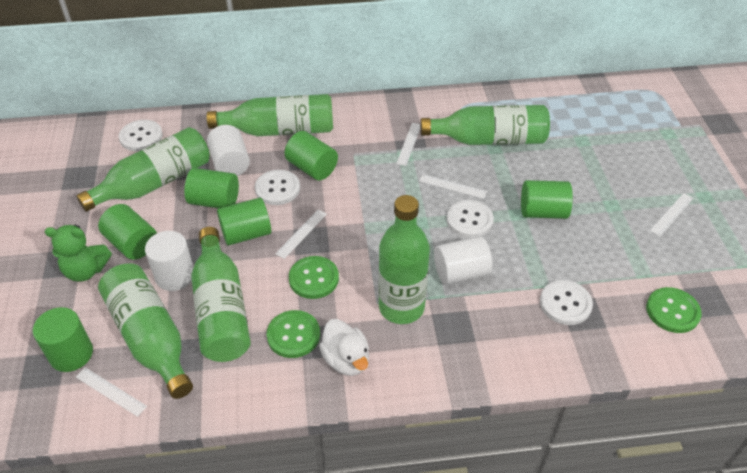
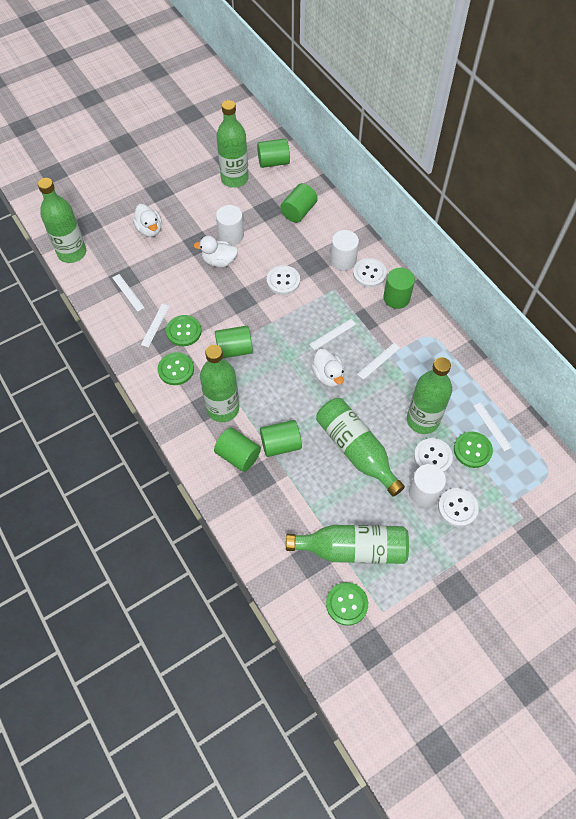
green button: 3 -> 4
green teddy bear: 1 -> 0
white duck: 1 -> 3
--
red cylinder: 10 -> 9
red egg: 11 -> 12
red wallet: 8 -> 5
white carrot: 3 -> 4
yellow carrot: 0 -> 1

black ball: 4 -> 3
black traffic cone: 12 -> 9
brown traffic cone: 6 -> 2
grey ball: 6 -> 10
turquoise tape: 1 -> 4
* * *
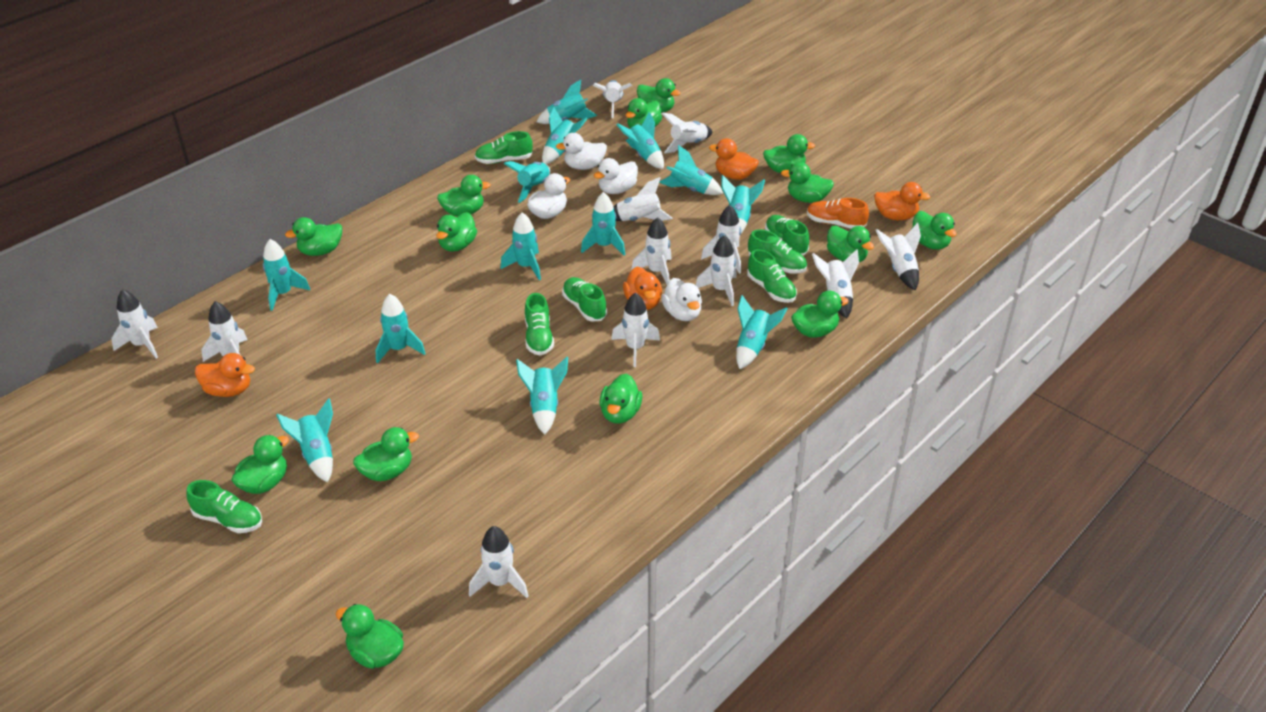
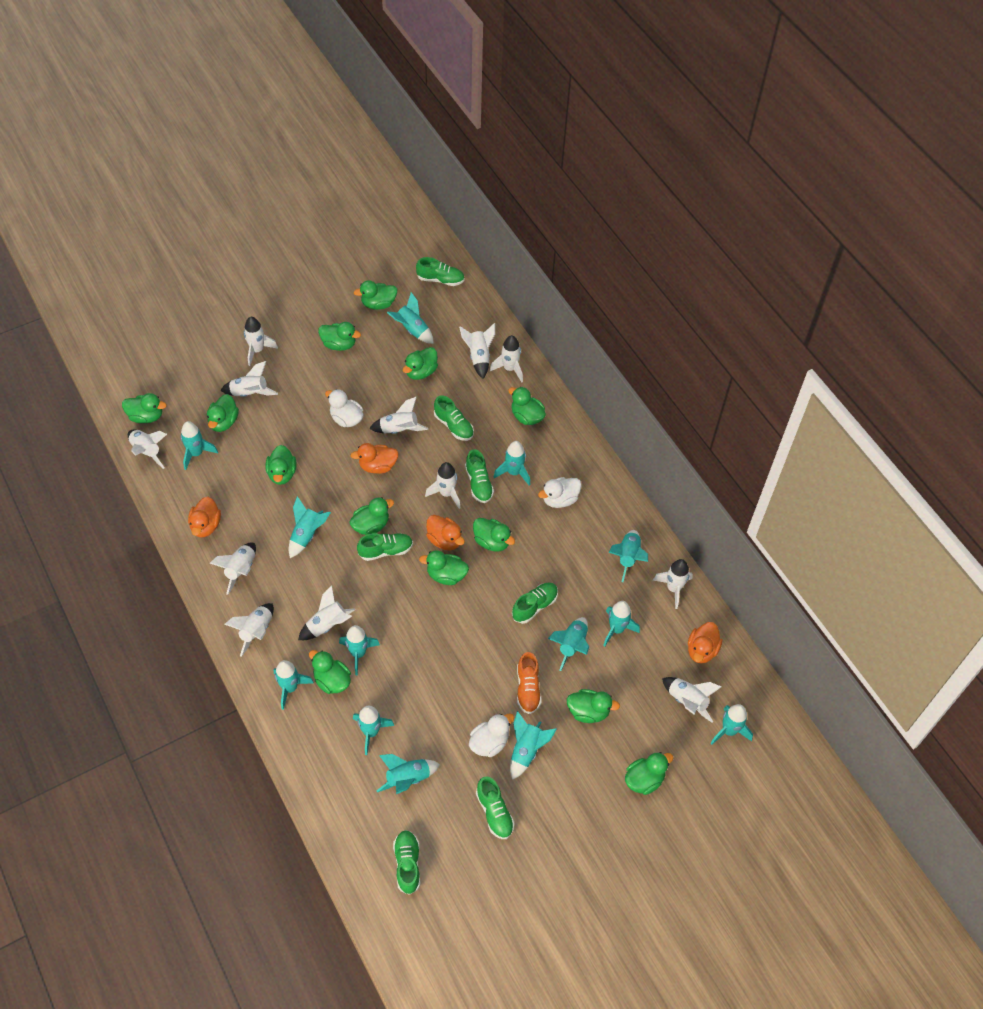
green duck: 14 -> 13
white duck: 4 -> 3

## EXERCISE REQUIREMENTS:
Starting with the line that holds "yellow carrot: 0 -> 1" and ending with the line that holds "turquoise tape: 1 -> 4", retype every line in the data above exactly, and nothing else.

## COMPLETED EXERCISE:
yellow carrot: 0 -> 1

black ball: 4 -> 3
black traffic cone: 12 -> 9
brown traffic cone: 6 -> 2
grey ball: 6 -> 10
turquoise tape: 1 -> 4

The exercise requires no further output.